→ **Exercise brief**: Images stay out. Everything else in the records is repeated exactly.

→ **Records for the task**:
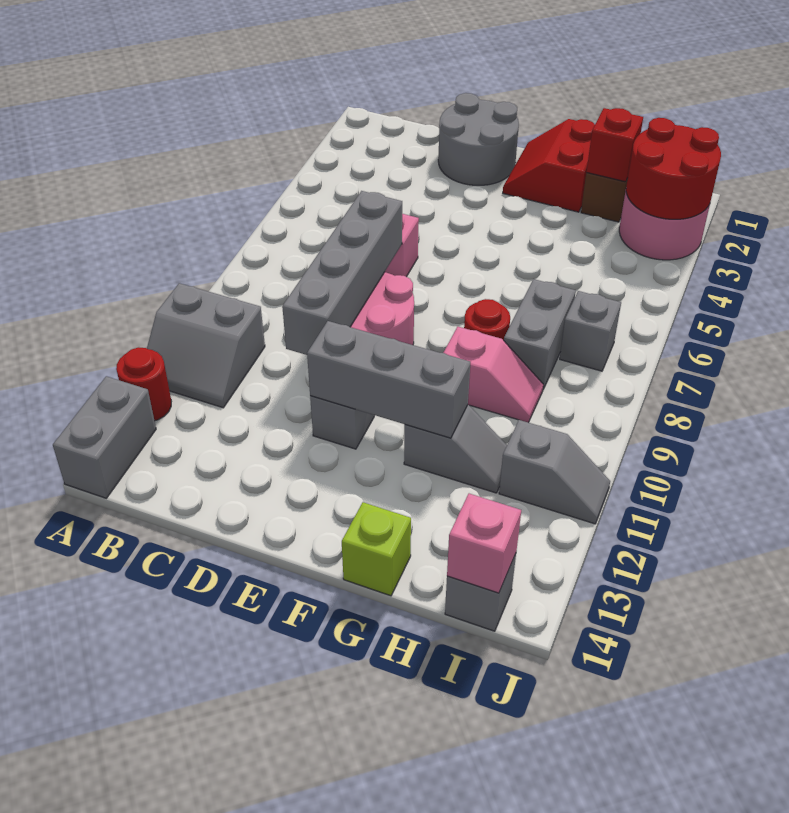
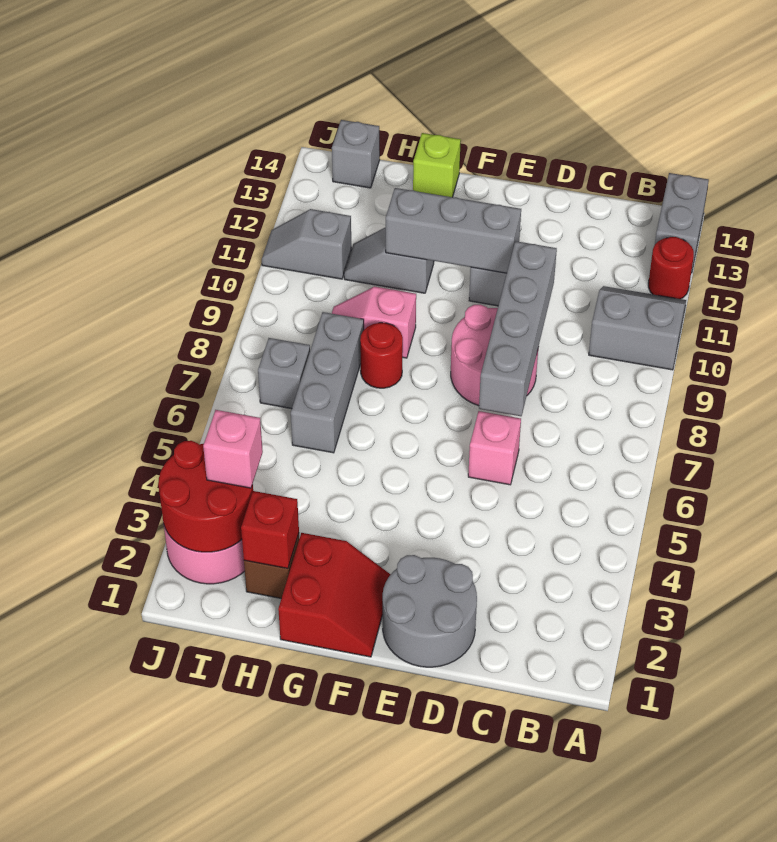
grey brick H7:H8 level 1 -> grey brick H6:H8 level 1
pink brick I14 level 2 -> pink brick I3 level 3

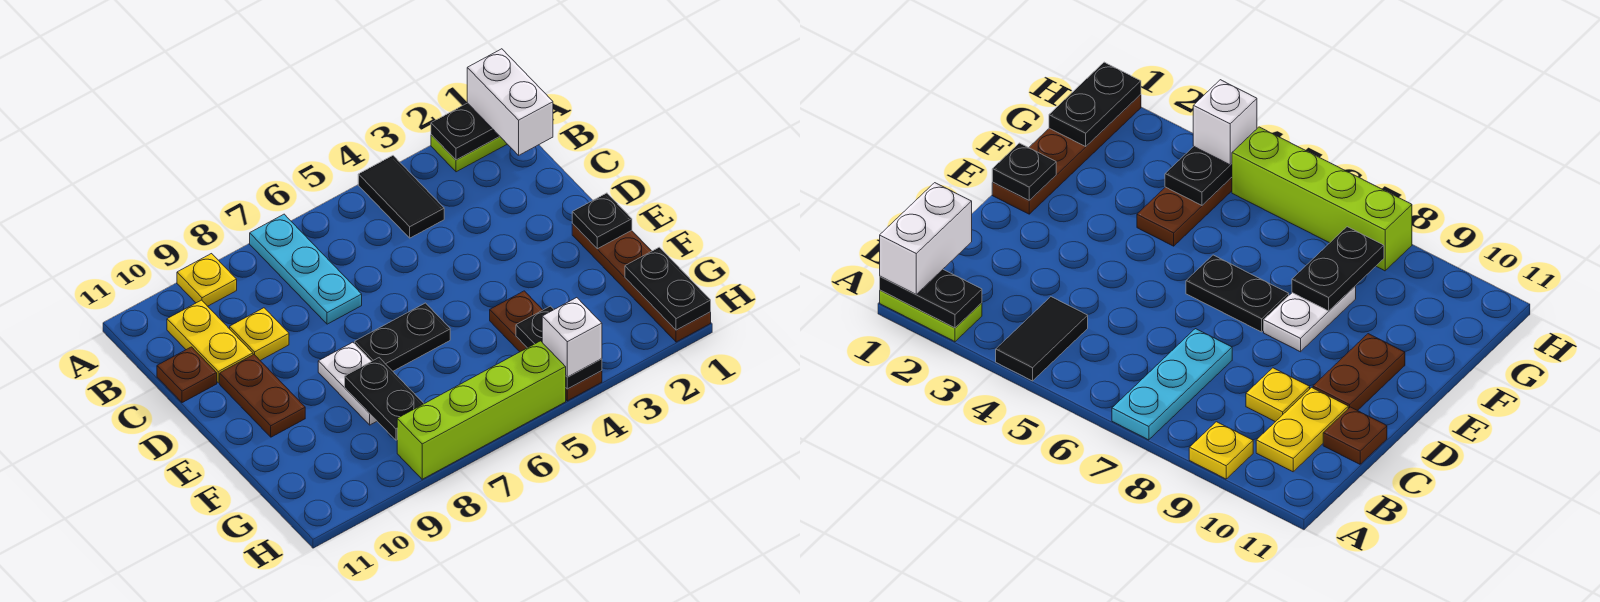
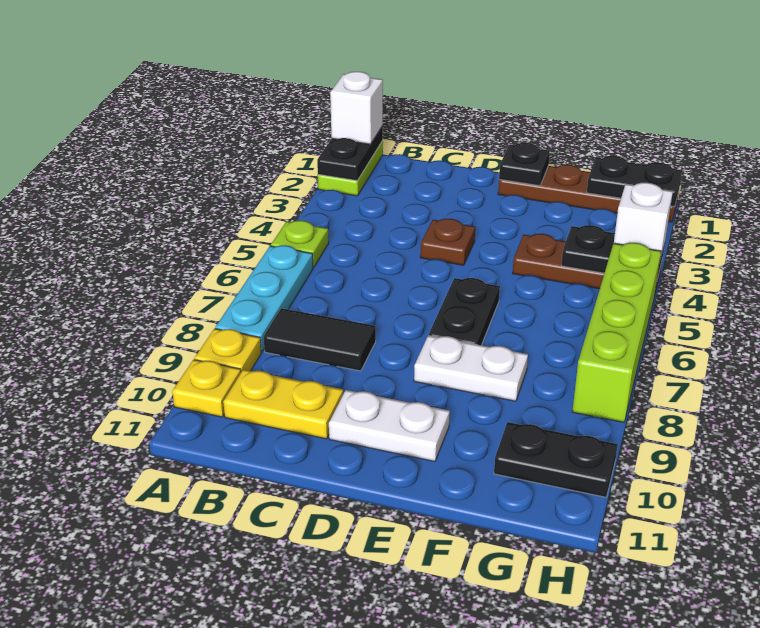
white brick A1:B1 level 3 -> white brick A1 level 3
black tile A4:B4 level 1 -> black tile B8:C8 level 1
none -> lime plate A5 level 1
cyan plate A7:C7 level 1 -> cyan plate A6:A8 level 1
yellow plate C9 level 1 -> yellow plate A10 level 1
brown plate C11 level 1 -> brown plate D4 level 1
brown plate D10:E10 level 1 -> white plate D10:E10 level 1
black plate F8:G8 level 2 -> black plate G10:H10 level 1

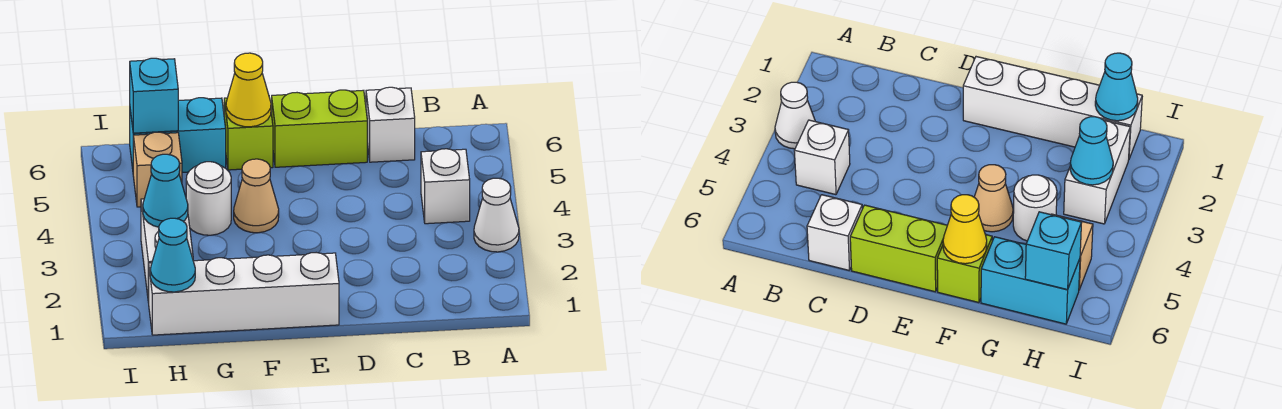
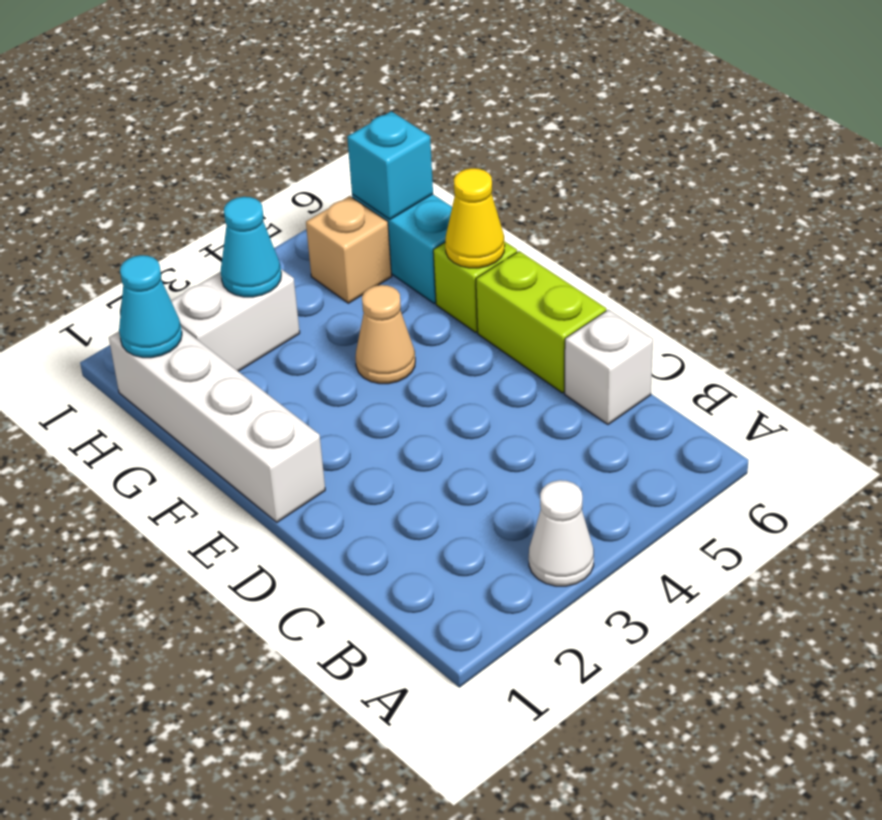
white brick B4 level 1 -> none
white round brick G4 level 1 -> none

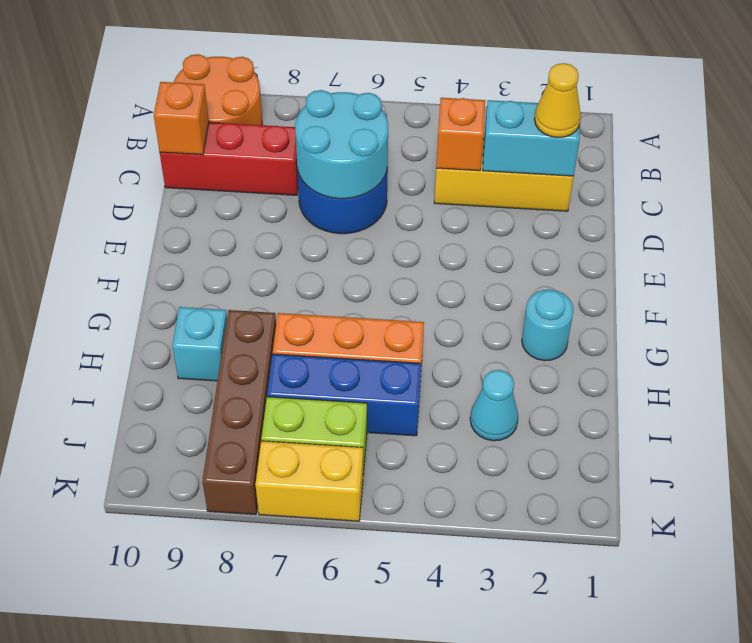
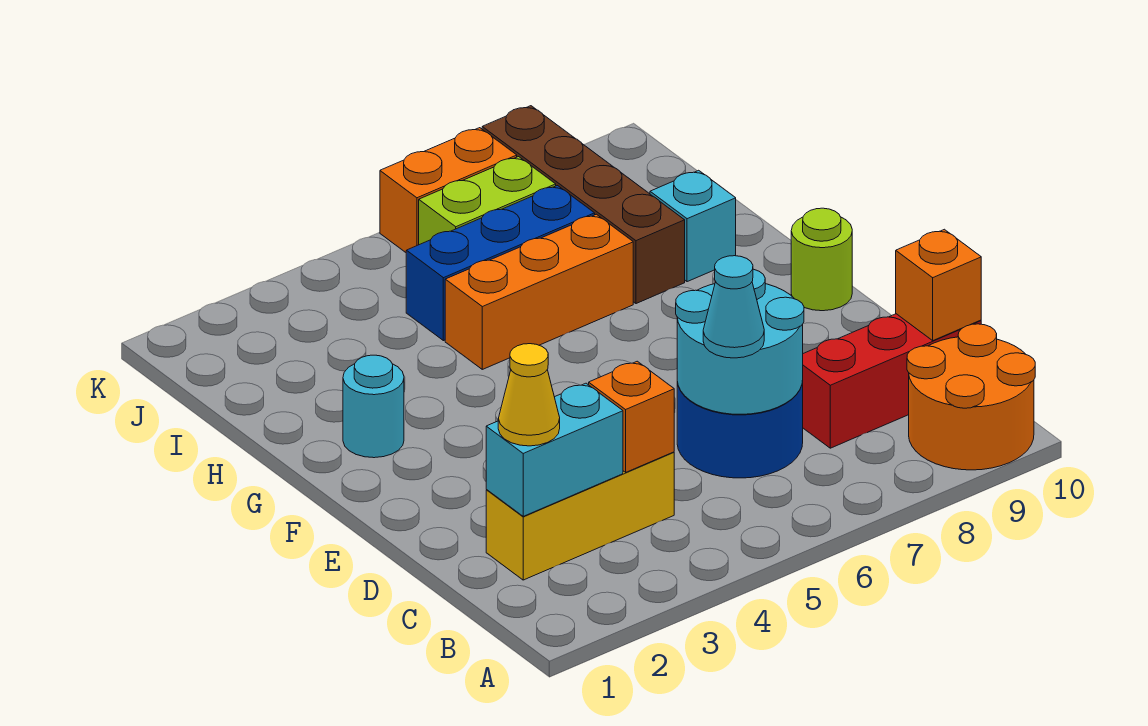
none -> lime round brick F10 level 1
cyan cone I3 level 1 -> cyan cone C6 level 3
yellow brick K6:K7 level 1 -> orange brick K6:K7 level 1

→ **Expected output**:
grey brick H7:H8 level 1 -> grey brick H6:H8 level 1
pink brick I14 level 2 -> pink brick I3 level 3

white brick A1:B1 level 3 -> white brick A1 level 3
black tile A4:B4 level 1 -> black tile B8:C8 level 1
none -> lime plate A5 level 1
cyan plate A7:C7 level 1 -> cyan plate A6:A8 level 1
yellow plate C9 level 1 -> yellow plate A10 level 1
brown plate C11 level 1 -> brown plate D4 level 1
brown plate D10:E10 level 1 -> white plate D10:E10 level 1
black plate F8:G8 level 2 -> black plate G10:H10 level 1

white brick B4 level 1 -> none
white round brick G4 level 1 -> none

none -> lime round brick F10 level 1
cyan cone I3 level 1 -> cyan cone C6 level 3
yellow brick K6:K7 level 1 -> orange brick K6:K7 level 1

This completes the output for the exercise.